> **Exercise prompt**
If "turquoise" shows up in a line of the material, return that line.

> **Data supplied**
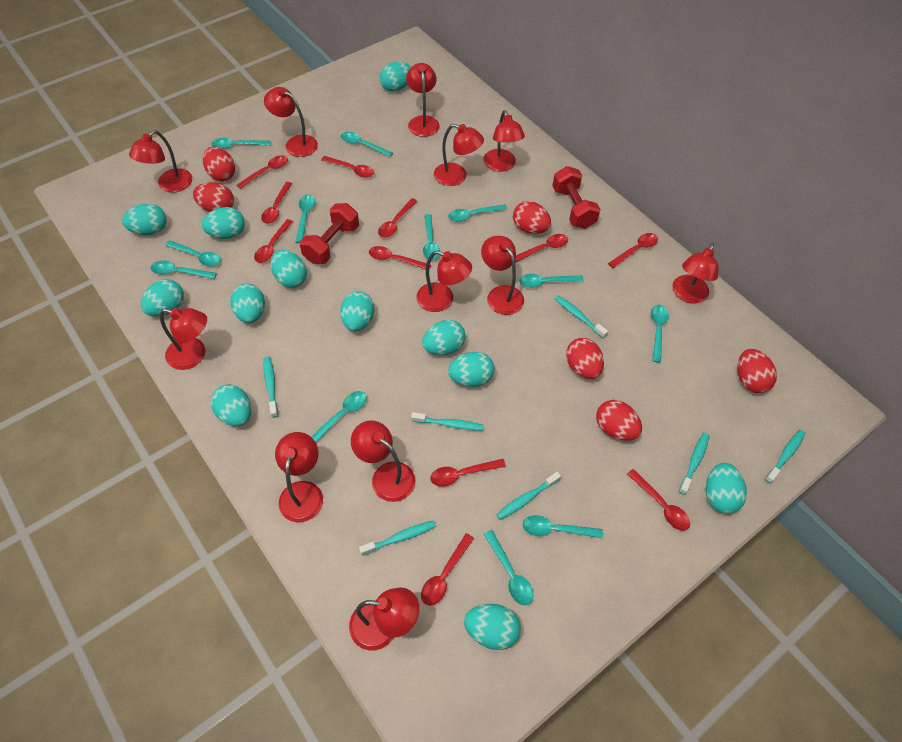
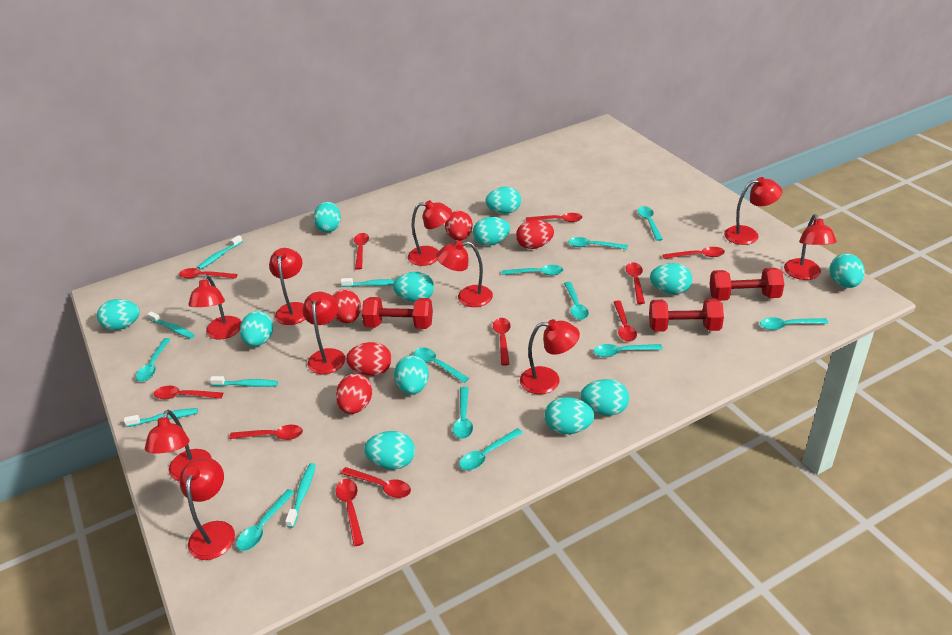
red dumbbell: 2 -> 3
red egg: 6 -> 5
red lamp: 12 -> 10
turquoise spoon: 12 -> 11
turquoise toothbrush: 7 -> 6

> **Solution to this problem**
turquoise spoon: 12 -> 11
turquoise toothbrush: 7 -> 6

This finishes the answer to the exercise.